**** Data provided

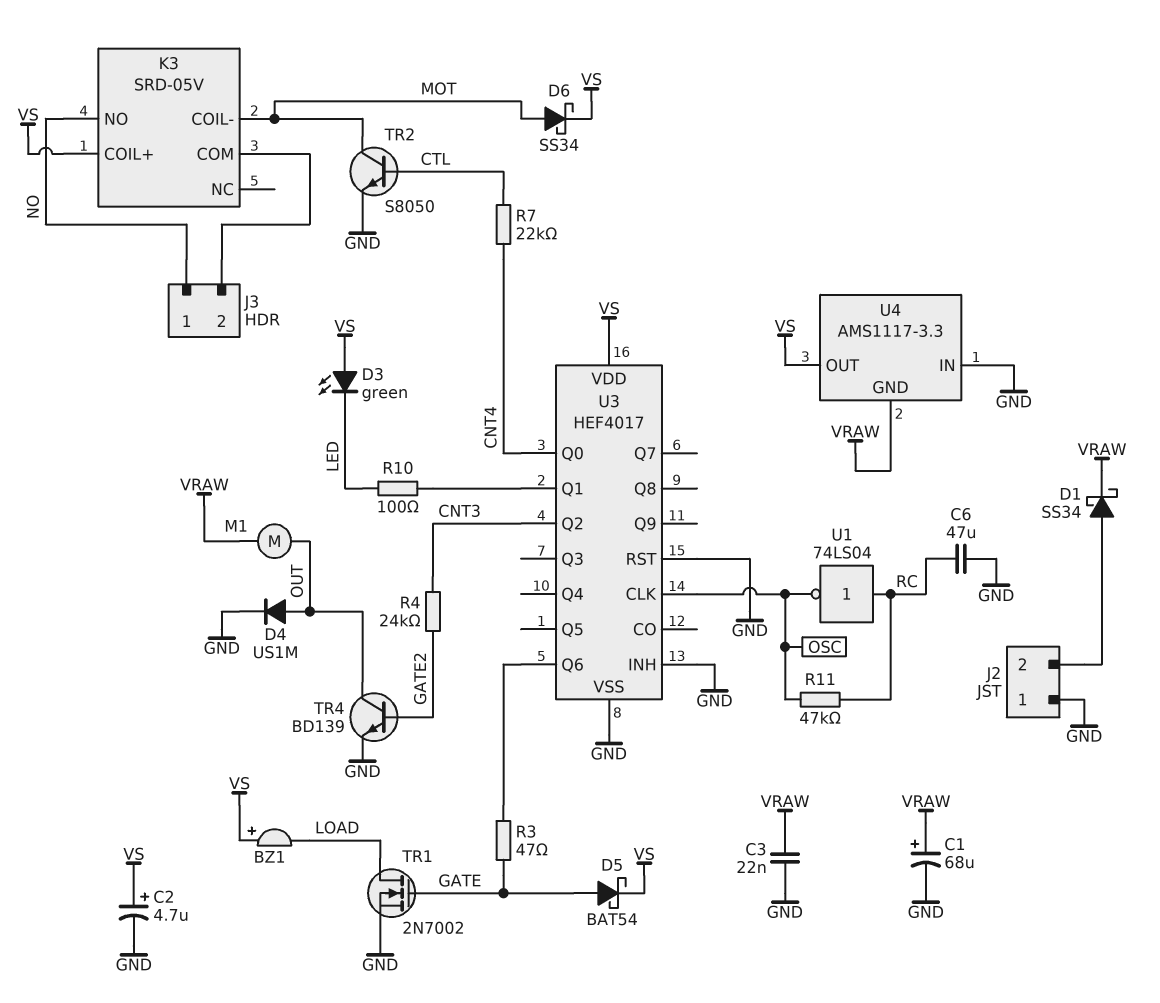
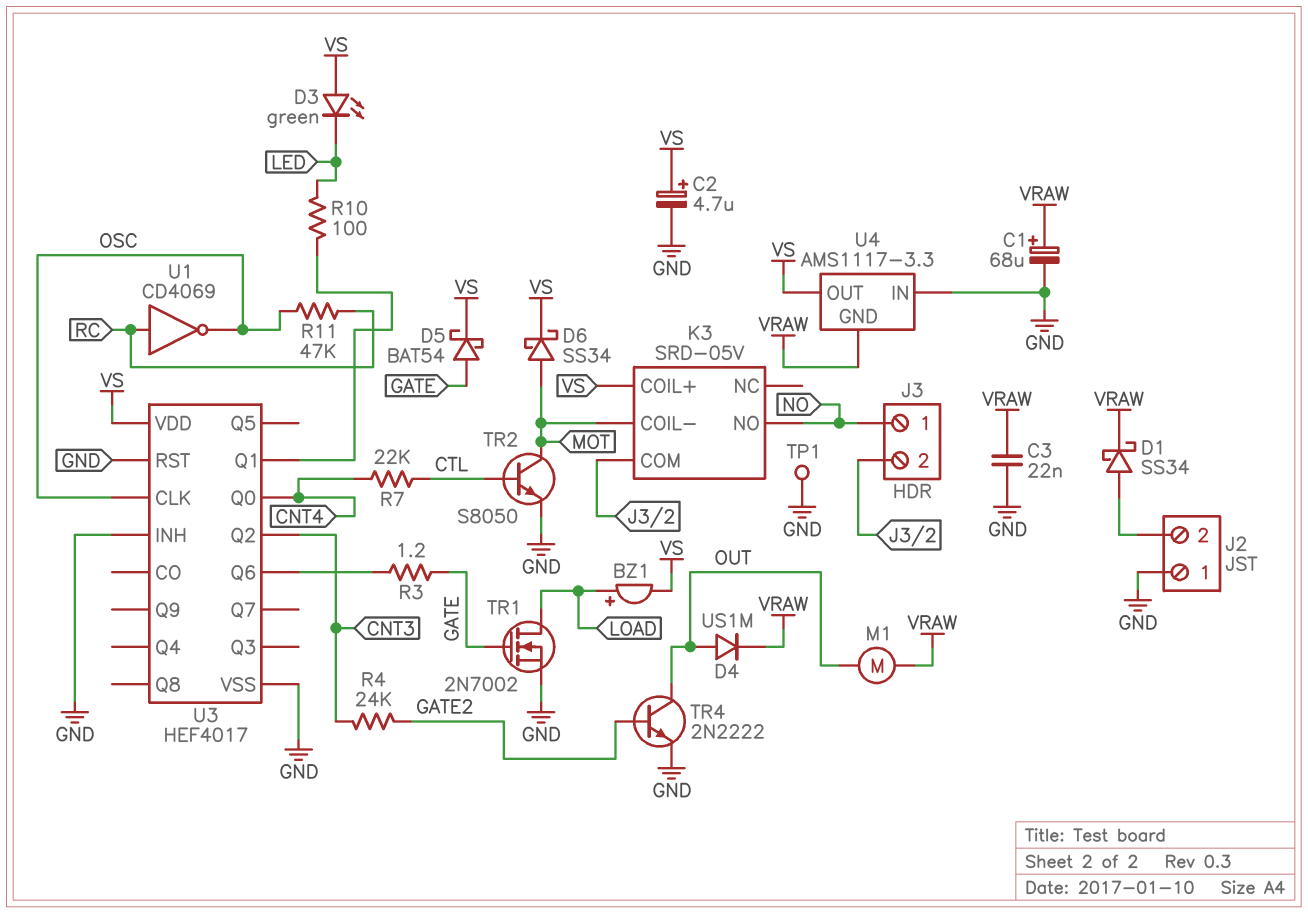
BZ1: buzzer (plus VS, minus LOAD) -> buzzer (plus LOAD, minus VS)
C6: 47uF (GND, RC) -> none
D4: diode US1M (A OUT, K GND) -> diode US1M (A OUT, K VRAW)
R3: 47 (GATE, U3/Q6) -> 1.2 (GATE, U3/Q6)
TP1: none -> test point (GND)
TR4: NPN BD139 (B GATE2, C OUT, E GND) -> NPN 2N2222 (B GATE2, C OUT, E GND)
U1: NOT 74LS04 (in RC, out OSC) -> NOT CD4069 (in RC, out OSC)

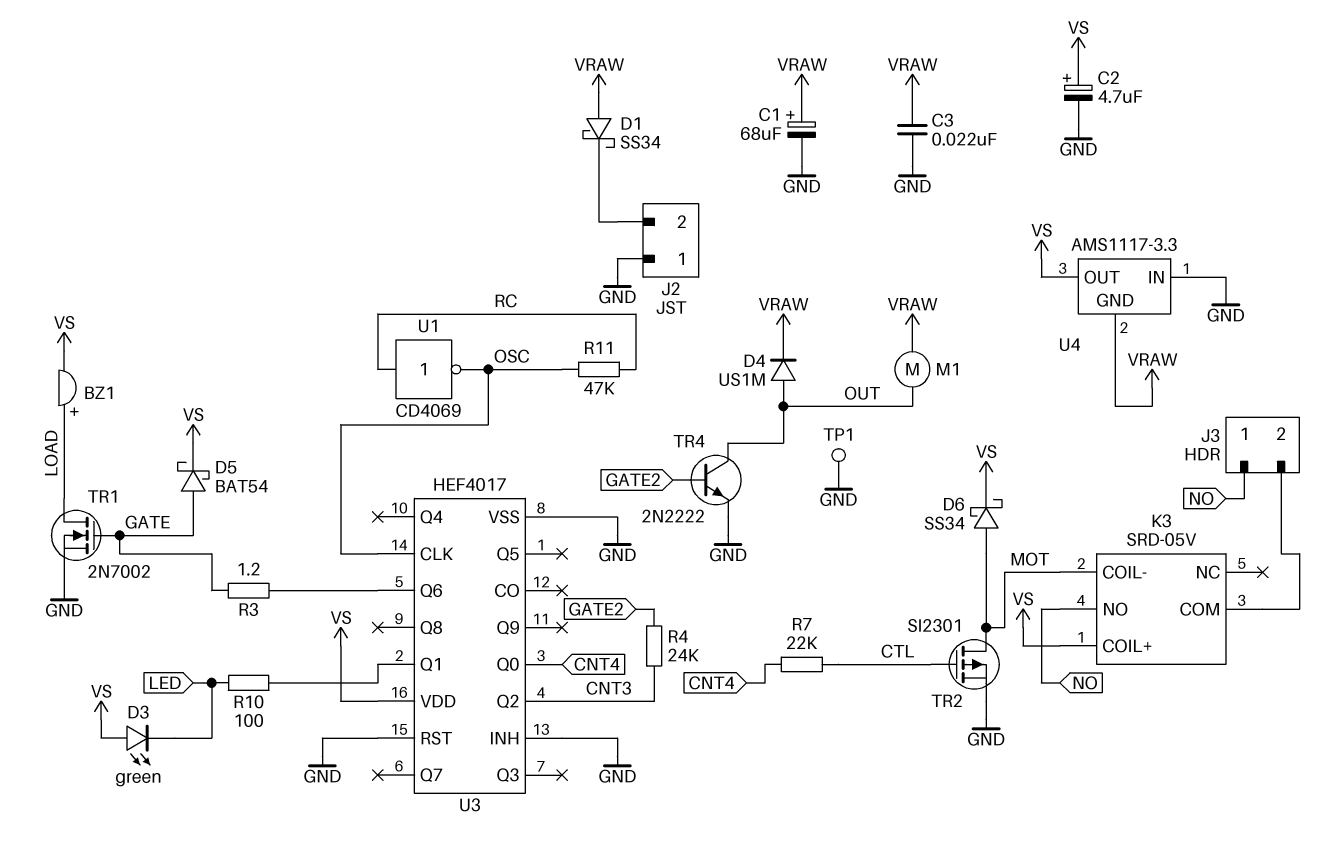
D1: schottky SS34 (A J2/2, K VRAW) -> schottky SS34 (A VRAW, K J2/2)
TR2: NPN S8050 (B CTL, C MOT, E GND) -> PMOS SI2301 (G CTL, D MOT, S GND)

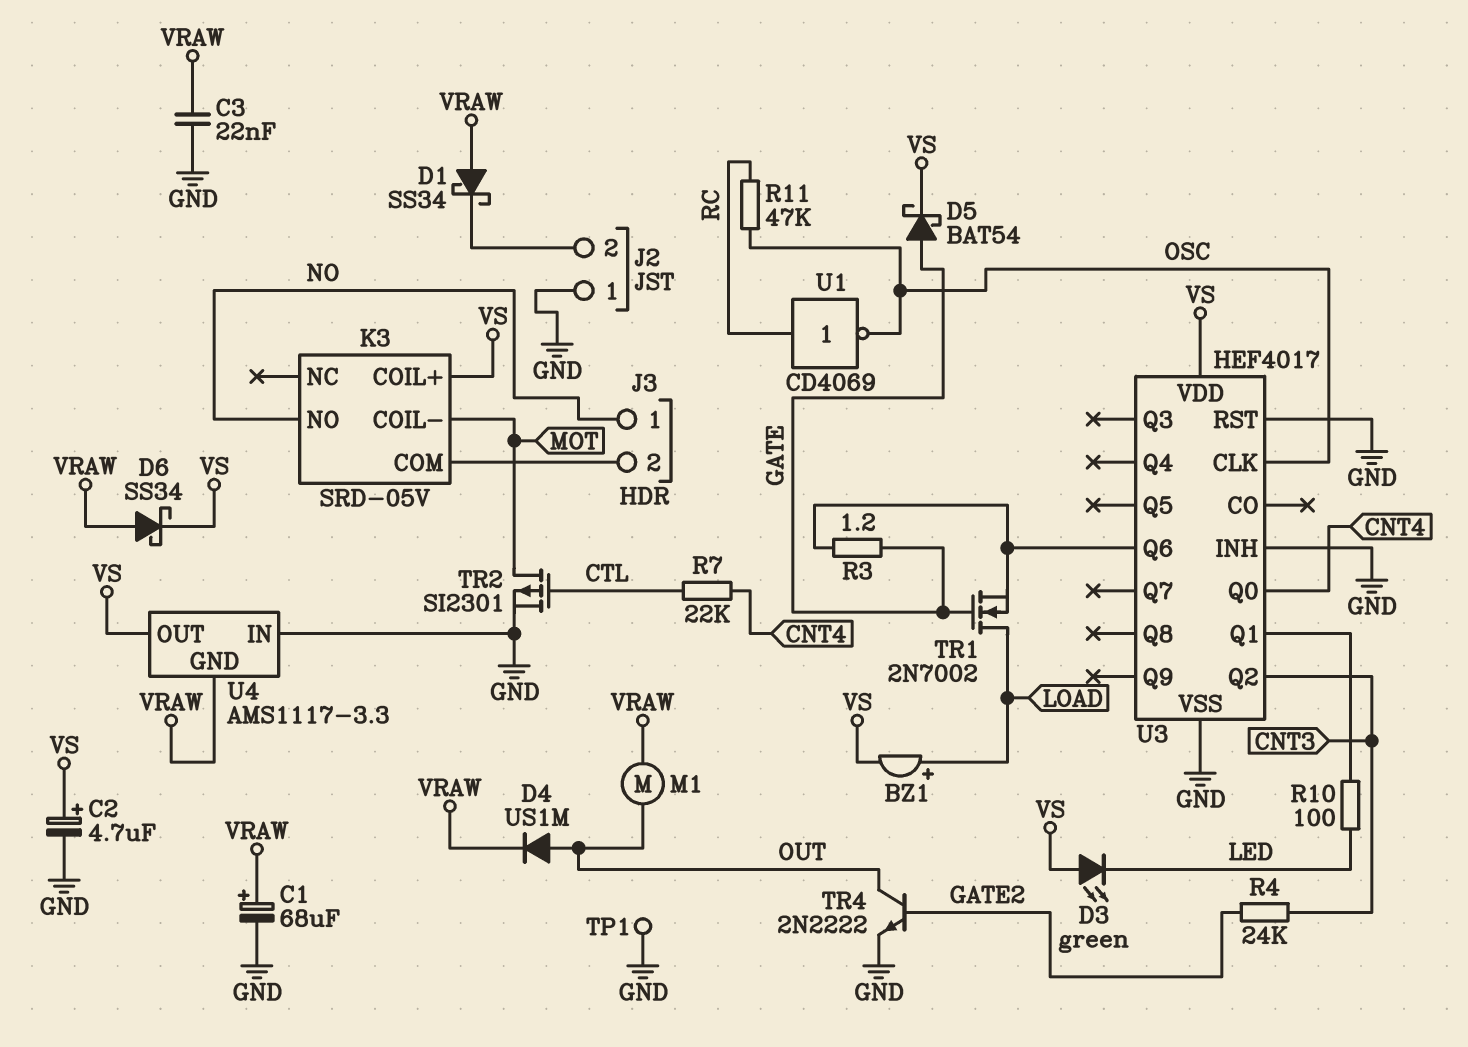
D6: schottky SS34 (A MOT, K VS) -> schottky SS34 (A VRAW, K VS)
TR1: NMOS 2N7002 (G GATE, D LOAD, S GND) -> NMOS 2N7002 (G GATE, D LOAD, S U3/Q6)

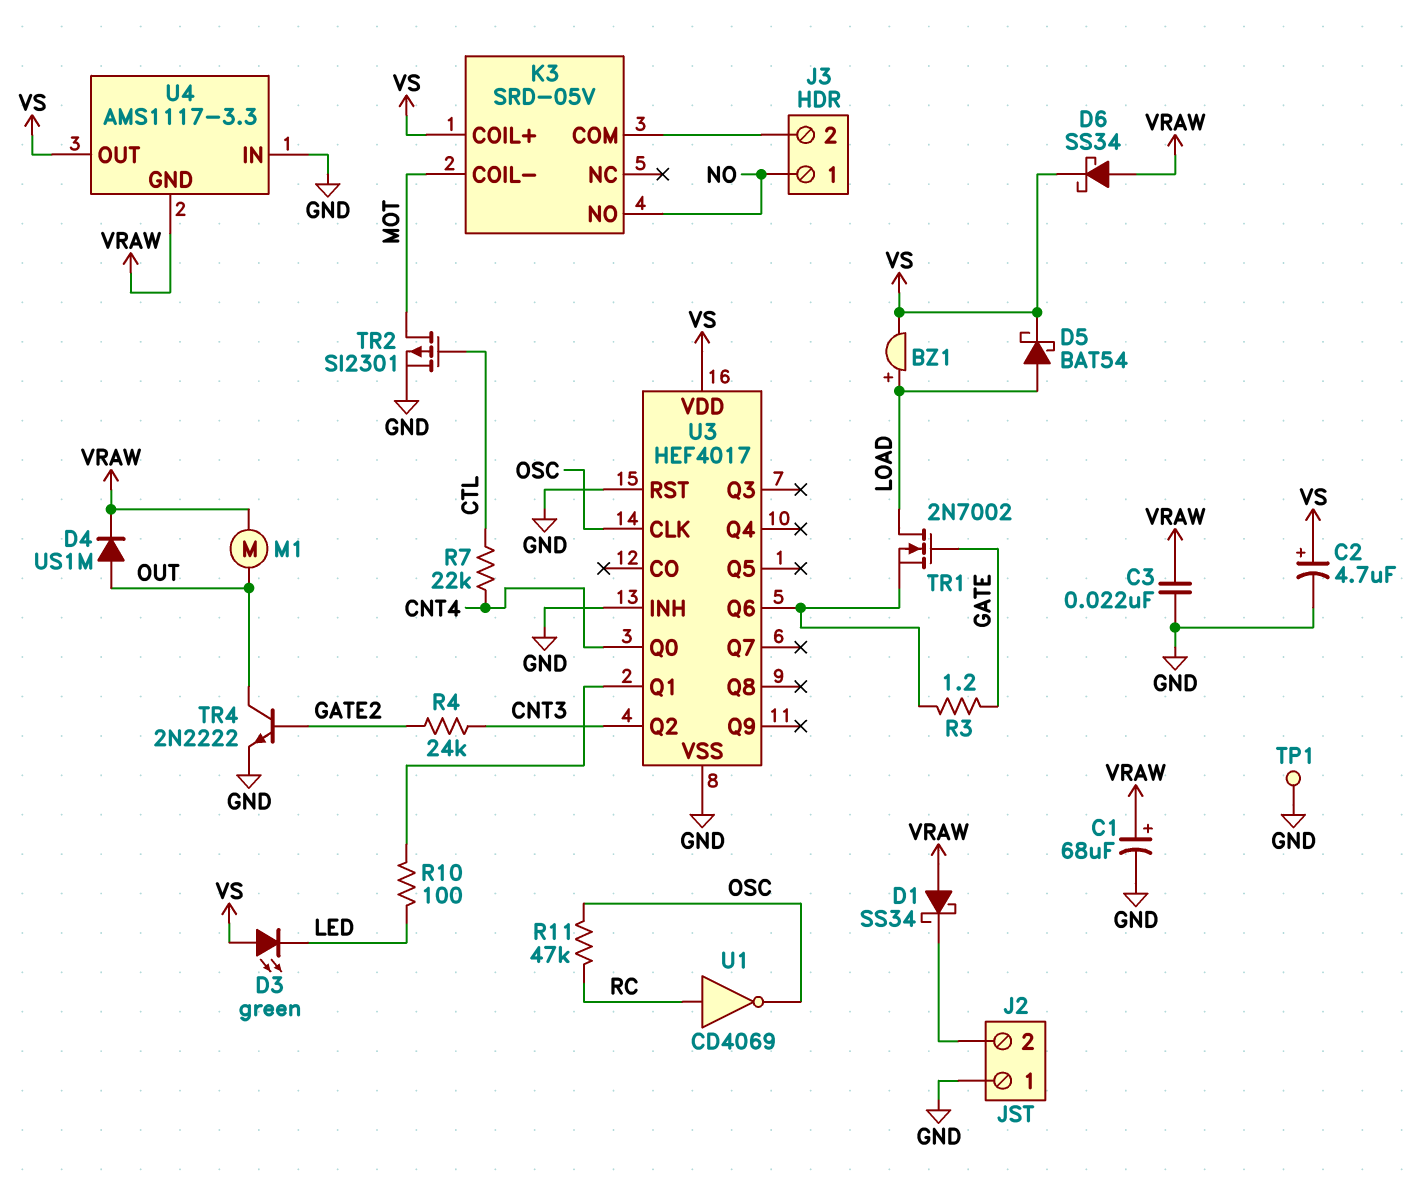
D5: schottky BAT54 (A GATE, K VS) -> schottky BAT54 (A LOAD, K VS)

********

**Work required**: Where does the string "LOAD" appear in the records above? Return every line that holds it.

**Written solution**:
BZ1: buzzer (plus VS, minus LOAD) -> buzzer (plus LOAD, minus VS)
TR1: NMOS 2N7002 (G GATE, D LOAD, S GND) -> NMOS 2N7002 (G GATE, D LOAD, S U3/Q6)
D5: schottky BAT54 (A GATE, K VS) -> schottky BAT54 (A LOAD, K VS)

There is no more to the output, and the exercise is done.